— What the exercise asks —
Start to finish, print the data below exactly, without the images.

— Raw data —
++++

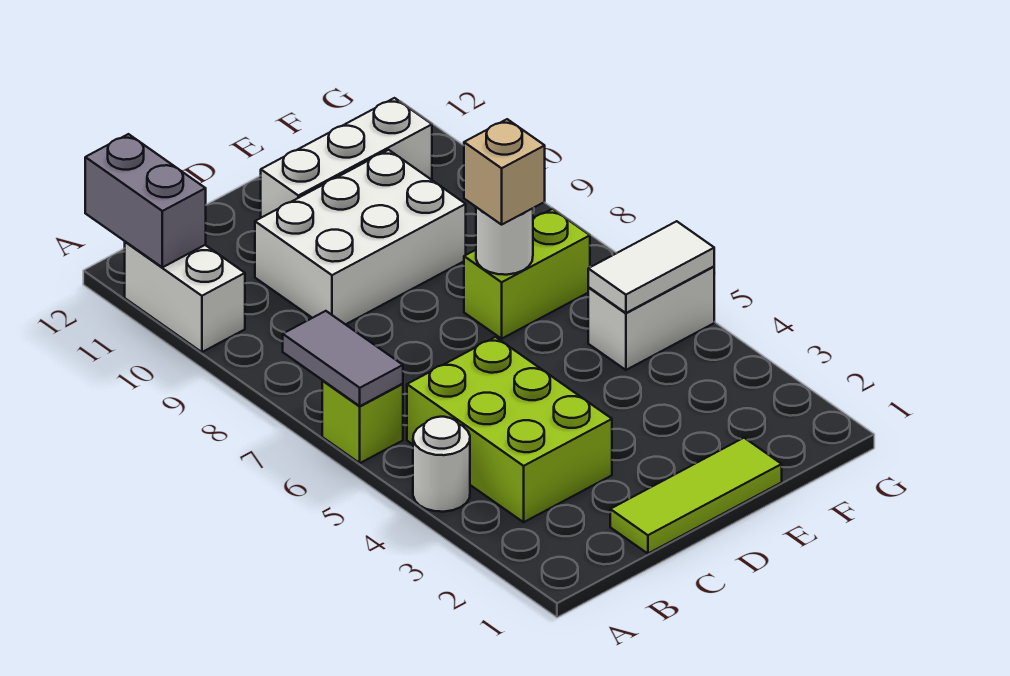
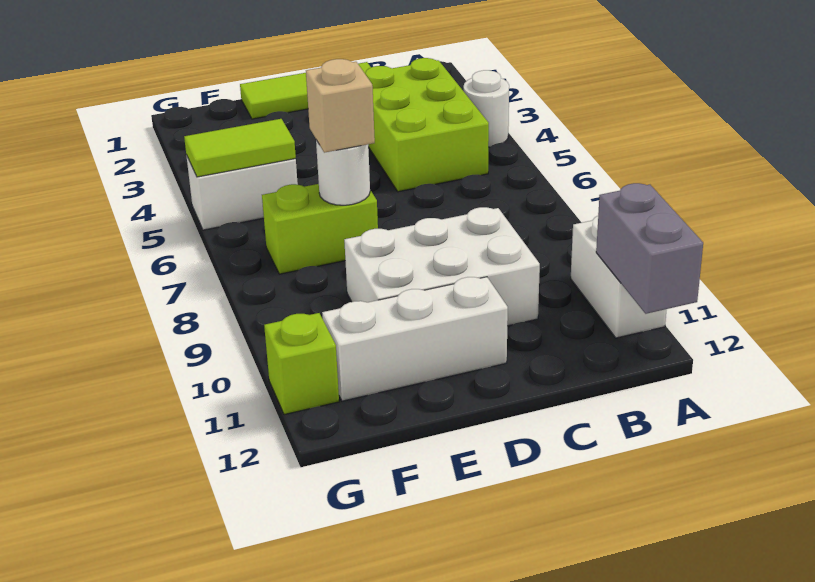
lime brick A6 level 1 -> lime brick G11 level 1
grey tile A6:A7 level 2 -> none
white tile F5:G5 level 2 -> lime tile F5:G5 level 2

++++

— Result below —
lime brick A6 level 1 -> lime brick G11 level 1
grey tile A6:A7 level 2 -> none
white tile F5:G5 level 2 -> lime tile F5:G5 level 2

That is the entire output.